START Input data

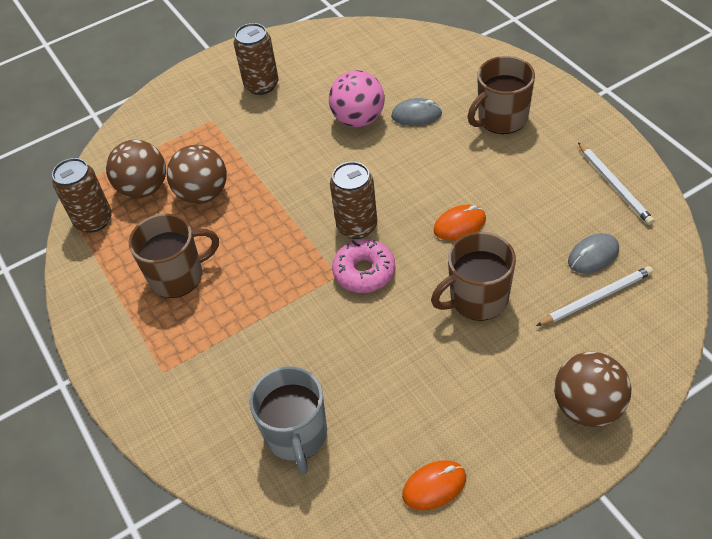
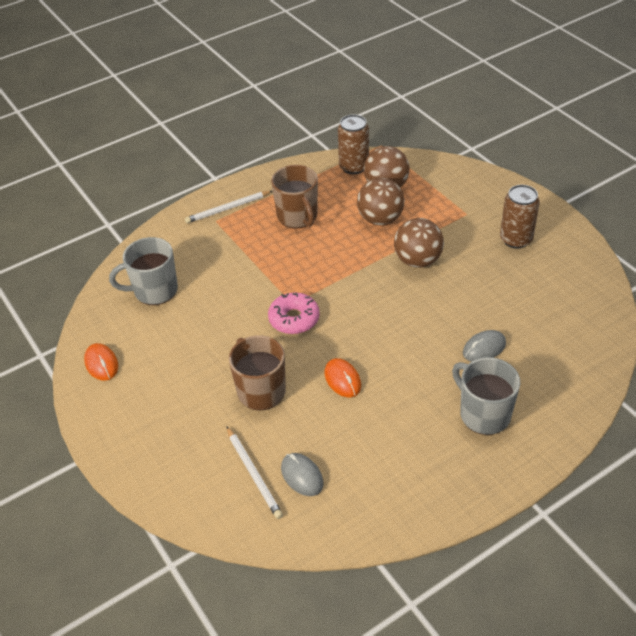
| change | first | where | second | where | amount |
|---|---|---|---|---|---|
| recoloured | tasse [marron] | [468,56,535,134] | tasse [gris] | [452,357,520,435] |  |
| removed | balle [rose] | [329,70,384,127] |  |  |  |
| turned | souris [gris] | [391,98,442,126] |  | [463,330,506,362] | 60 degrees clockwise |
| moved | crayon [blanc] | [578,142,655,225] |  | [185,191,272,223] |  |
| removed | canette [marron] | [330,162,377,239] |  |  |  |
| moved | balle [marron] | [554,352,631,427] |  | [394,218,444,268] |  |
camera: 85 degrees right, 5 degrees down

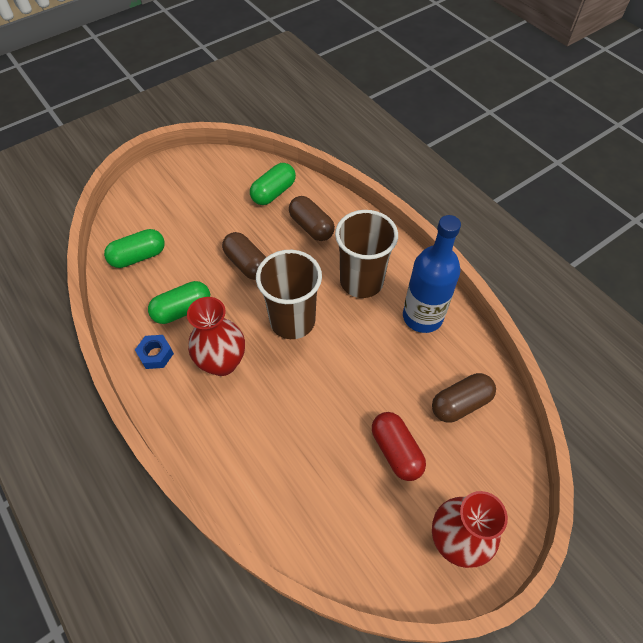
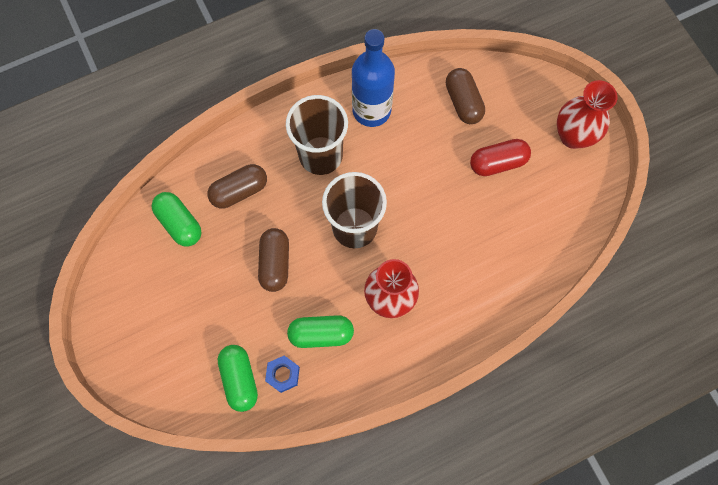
| change | first | where | second | where | amount |
|---|---|---|---|---|---|
| turned | gélule [marron] | [222,232,266,280] |  | [258,228,289,292] | 60 degrees counterclockwise |
| turned | gélule [vert] | [148,281,210,324] |  | [287,315,354,348] | 75 degrees counterclockwise |
| moved | écrou [bleu] | [135,335,174,369] |  | [265,356,300,393] |  |
camera: 80 degrees left, 15 degrees up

END Input data

> What is being asked
The exact lines from the beginning of the data through the one that contains "degrees clockwise |" must be given again, both ends included, and pictures must be left out.

> Output of the exercise
| change | first | where | second | where | amount |
|---|---|---|---|---|---|
| recoloured | tasse [marron] | [468,56,535,134] | tasse [gris] | [452,357,520,435] |  |
| removed | balle [rose] | [329,70,384,127] |  |  |  |
| turned | souris [gris] | [391,98,442,126] |  | [463,330,506,362] | 60 degrees clockwise |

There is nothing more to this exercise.